=== Section Start ===

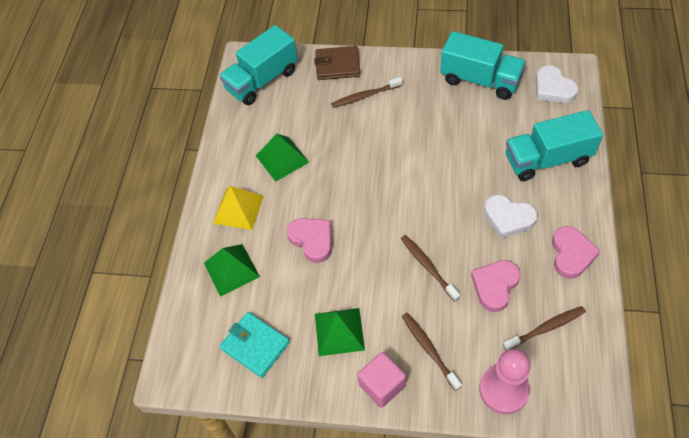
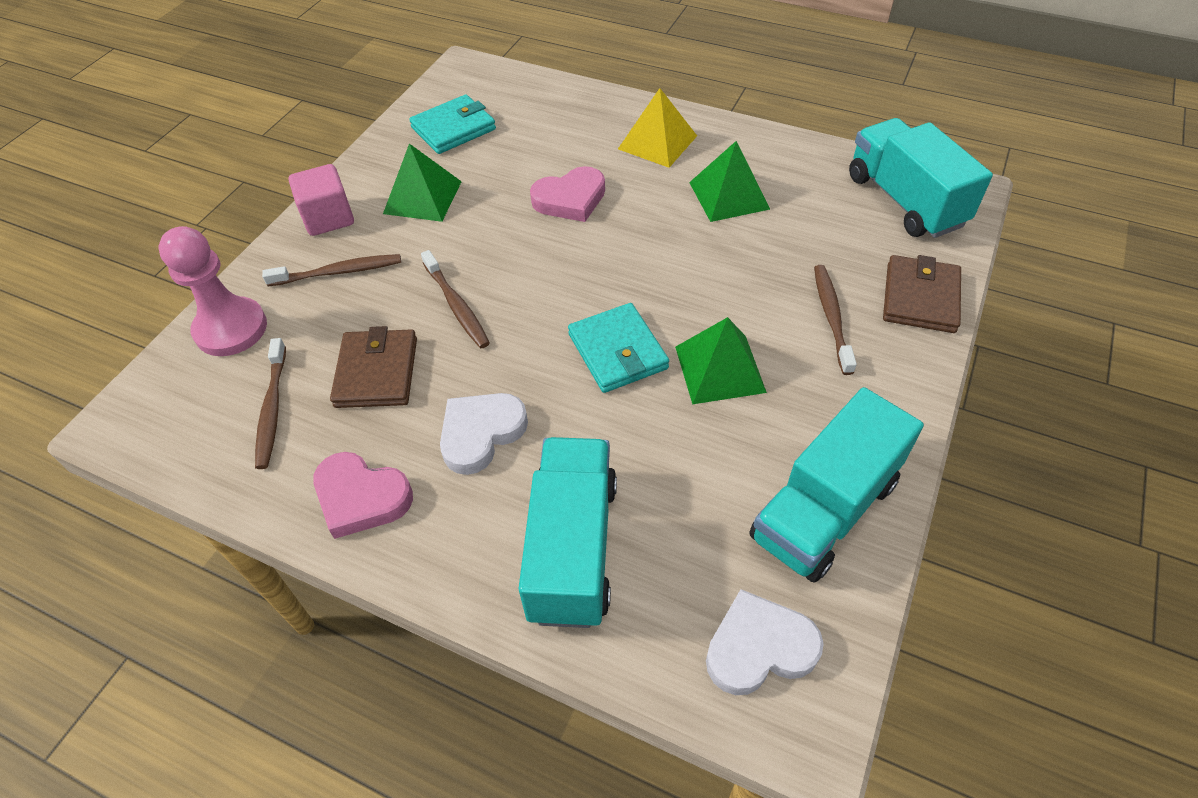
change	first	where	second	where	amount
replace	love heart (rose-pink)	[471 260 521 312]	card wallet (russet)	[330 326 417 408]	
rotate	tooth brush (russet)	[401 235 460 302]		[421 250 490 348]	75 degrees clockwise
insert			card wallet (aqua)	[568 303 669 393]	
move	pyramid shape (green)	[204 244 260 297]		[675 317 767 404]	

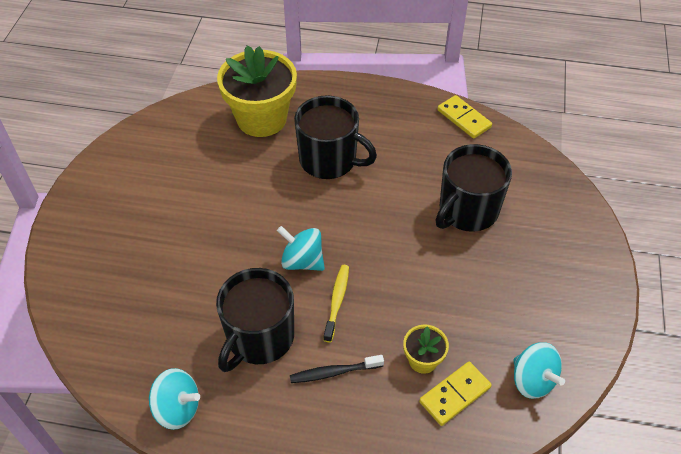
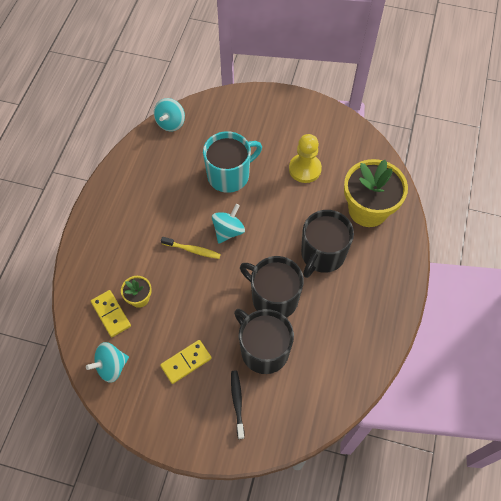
change	first	where	second	where	amount
move	toy top (aqua)	[149 368 200 430]		[154 98 185 132]	
move	domino piece (yellow)	[437 95 492 139]		[160 340 212 384]	
insert			coffee mug (aqua)	[203 131 262 193]	
move	tooth brush (ebony)	[290 355 384 383]		[231 370 245 439]	
move	coffee mug (ebony)	[216 268 294 372]		[240 256 304 318]	
insert			game pawn (yellow)	[289 134 322 183]	

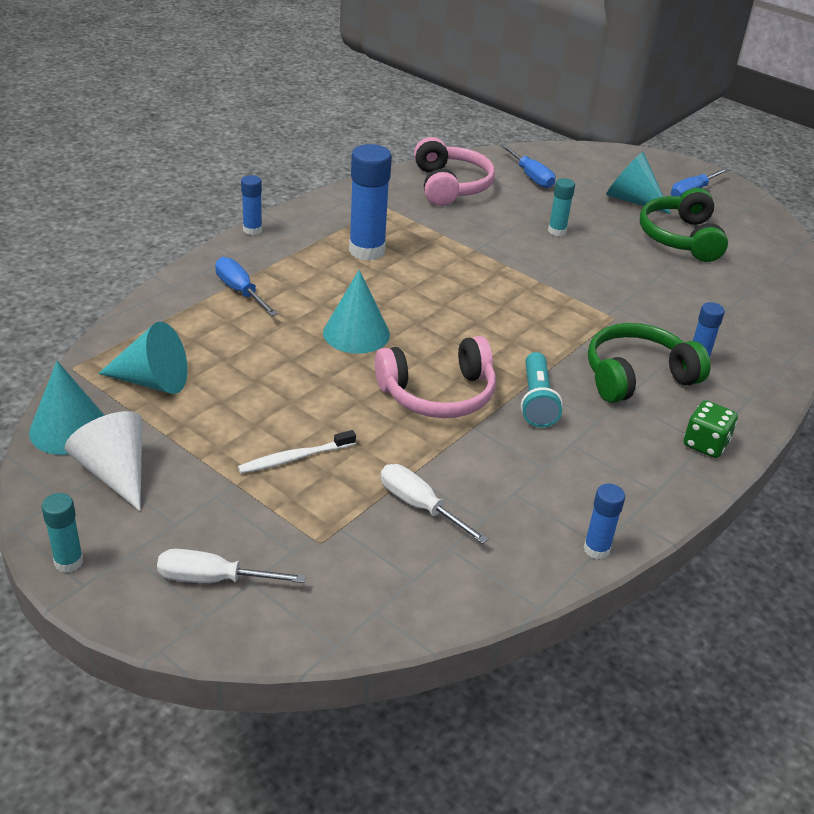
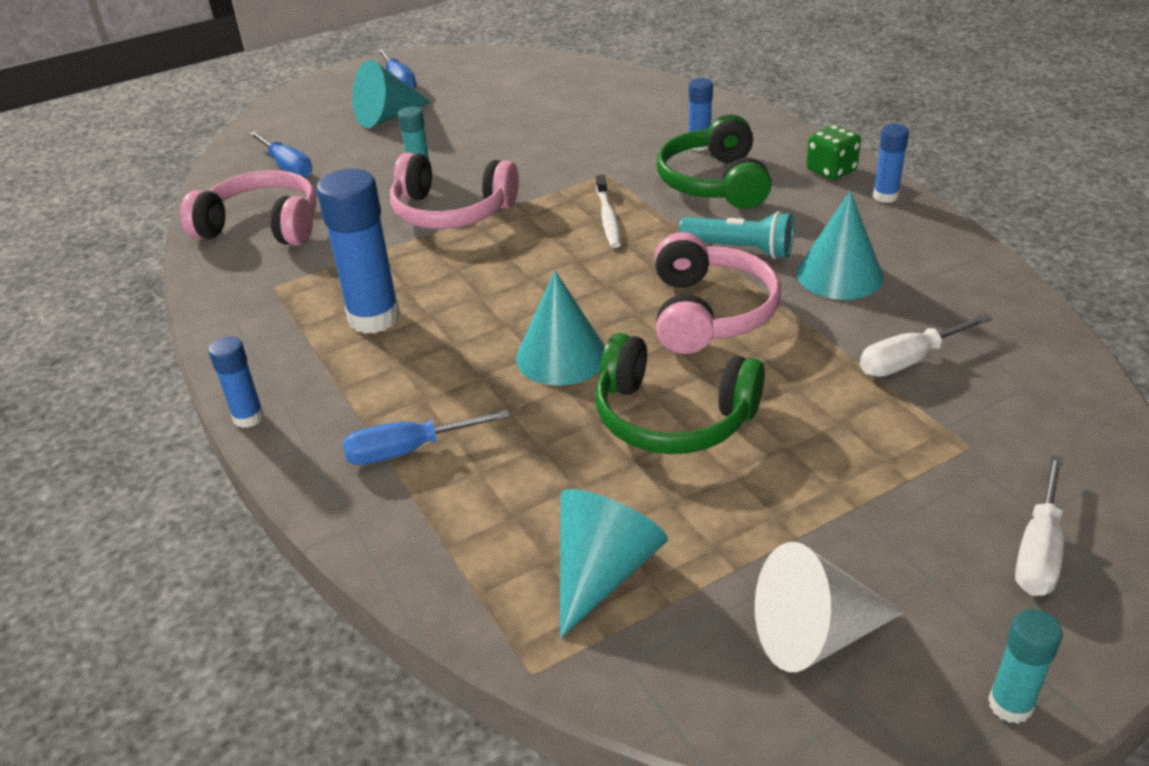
change	first	where	second	where	amount
rotate	hand screwdriver (royal blue)	[500 144 555 188]		[249 131 313 179]	60 degrees clockwise
insert			headset (rose-pink)	[390 152 519 229]	
move	headset (green)	[640 188 728 262]		[595 333 765 454]	
move	tooth brush (white)	[238 430 356 474]		[596 174 621 248]	
move	solid cone (aqua)	[29 361 105 455]		[797 191 884 300]	
move	stick of glue (royal blue)	[583 484 625 559]		[873 124 909 203]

=== Section End ===

* **Aim of the exercise**:
All lines above holding the word "royal" make up the answer; copy each one.

* **Answer to this exercise**:
rotate	hand screwdriver (royal blue)	[500 144 555 188]		[249 131 313 179]	60 degrees clockwise
move	stick of glue (royal blue)	[583 484 625 559]		[873 124 909 203]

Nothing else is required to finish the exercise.